— INPUT FOR THIS TASK —
========

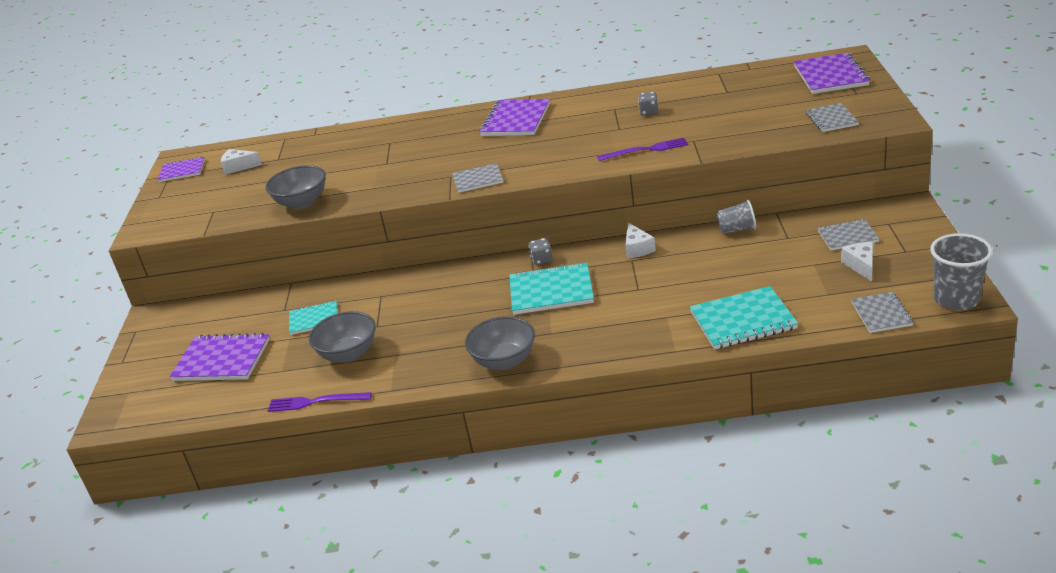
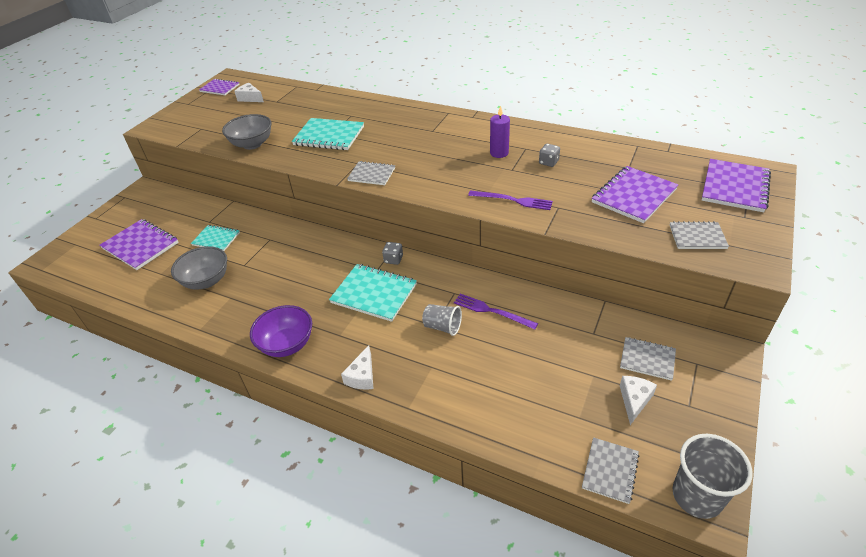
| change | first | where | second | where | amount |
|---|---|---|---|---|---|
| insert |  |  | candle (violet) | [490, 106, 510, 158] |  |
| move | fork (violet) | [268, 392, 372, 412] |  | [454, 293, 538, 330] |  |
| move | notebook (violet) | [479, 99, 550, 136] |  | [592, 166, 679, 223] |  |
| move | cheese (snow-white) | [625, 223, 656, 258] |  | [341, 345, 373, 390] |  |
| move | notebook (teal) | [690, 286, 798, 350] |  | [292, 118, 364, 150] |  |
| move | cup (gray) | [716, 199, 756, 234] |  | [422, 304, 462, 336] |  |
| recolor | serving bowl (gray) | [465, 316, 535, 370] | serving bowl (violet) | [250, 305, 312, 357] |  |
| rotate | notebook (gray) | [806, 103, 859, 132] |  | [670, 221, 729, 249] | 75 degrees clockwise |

========

— THE TASK —
Reproduce the full listing above verbatim, with no pictures included.

— RESPONSE TO THIS EXERCISE —
| change | first | where | second | where | amount |
|---|---|---|---|---|---|
| insert |  |  | candle (violet) | [490, 106, 510, 158] |  |
| move | fork (violet) | [268, 392, 372, 412] |  | [454, 293, 538, 330] |  |
| move | notebook (violet) | [479, 99, 550, 136] |  | [592, 166, 679, 223] |  |
| move | cheese (snow-white) | [625, 223, 656, 258] |  | [341, 345, 373, 390] |  |
| move | notebook (teal) | [690, 286, 798, 350] |  | [292, 118, 364, 150] |  |
| move | cup (gray) | [716, 199, 756, 234] |  | [422, 304, 462, 336] |  |
| recolor | serving bowl (gray) | [465, 316, 535, 370] | serving bowl (violet) | [250, 305, 312, 357] |  |
| rotate | notebook (gray) | [806, 103, 859, 132] |  | [670, 221, 729, 249] | 75 degrees clockwise |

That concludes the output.